▶ **Work instruction**:
Filter the entries, keeping every line with the string "DGND".

▶ **Entries provided**:
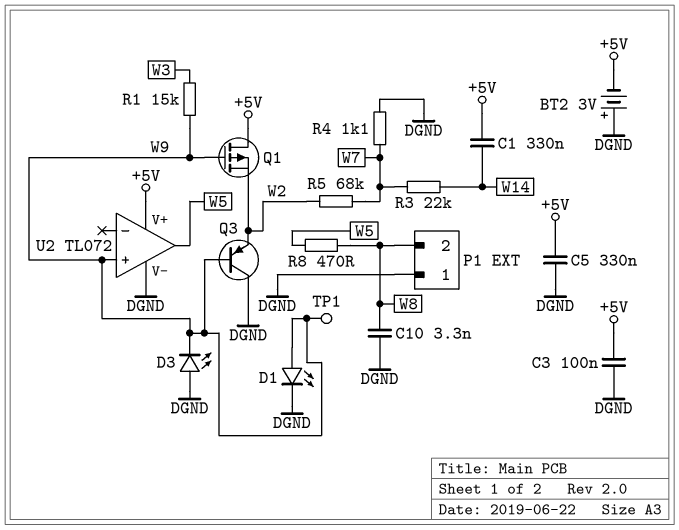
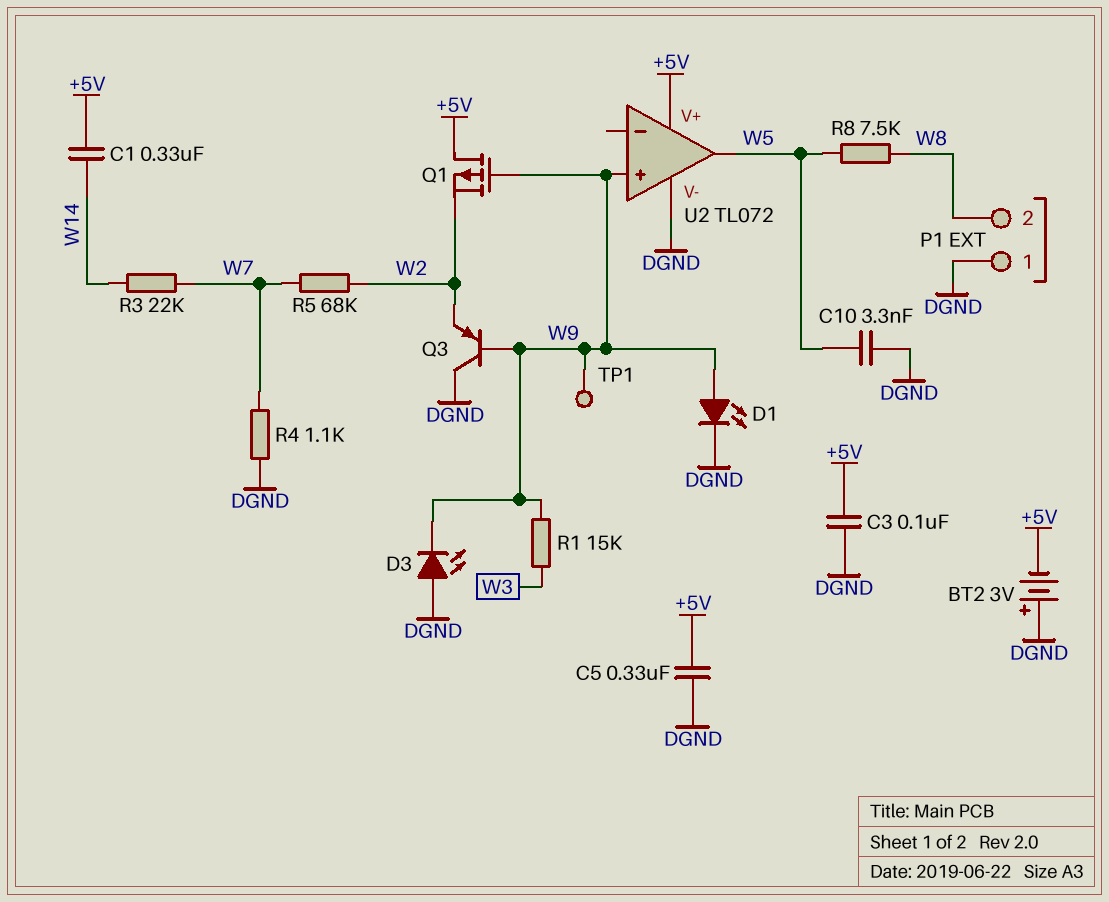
C10: 3.3nF (DGND, W8) -> 3.3nF (DGND, W5)
R8: 470 (W5, W8) -> 7.5k (W5, W8)

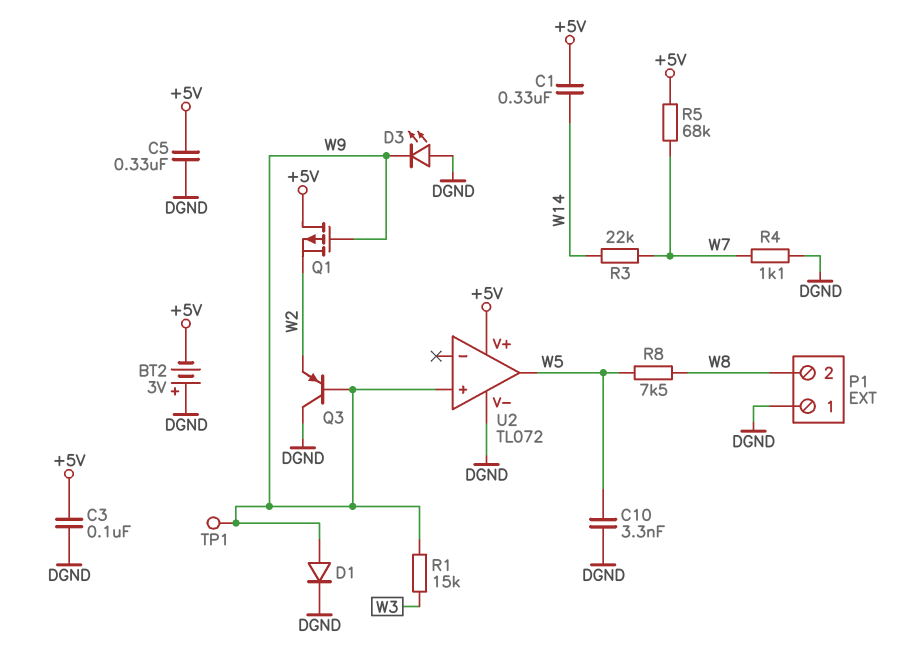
D1: LED (A W9, K DGND) -> diode (A W9, K DGND)
R5: 68k (W2, W7) -> 68k (+5V, W7)

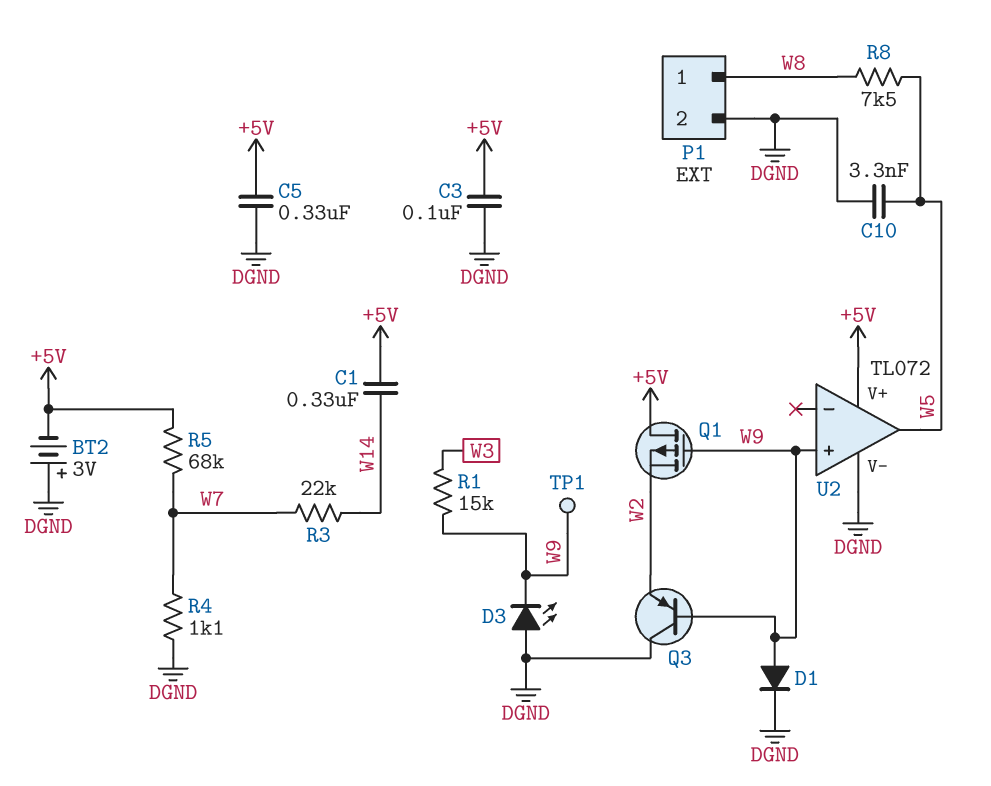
P1 pin 1: DGND -> W8
P1 pin 2: W8 -> DGND

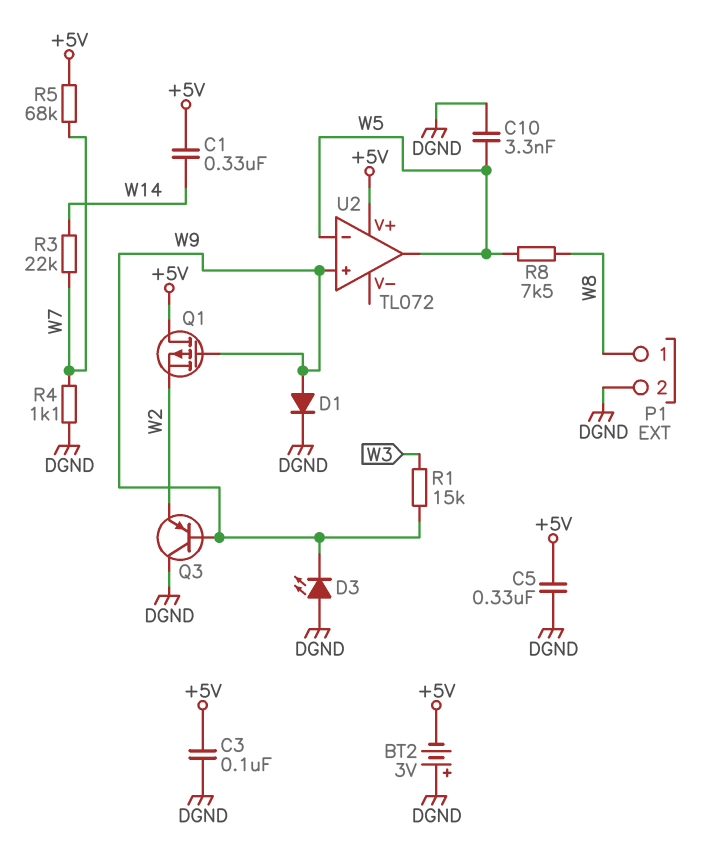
TP1: test point (W9) -> none
U2 pin V-: DGND -> none
U2 pin in-: none -> W5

▶ **Solution**:
C10: 3.3nF (DGND, W8) -> 3.3nF (DGND, W5)
D1: LED (A W9, K DGND) -> diode (A W9, K DGND)
P1 pin 1: DGND -> W8
P1 pin 2: W8 -> DGND
U2 pin V-: DGND -> none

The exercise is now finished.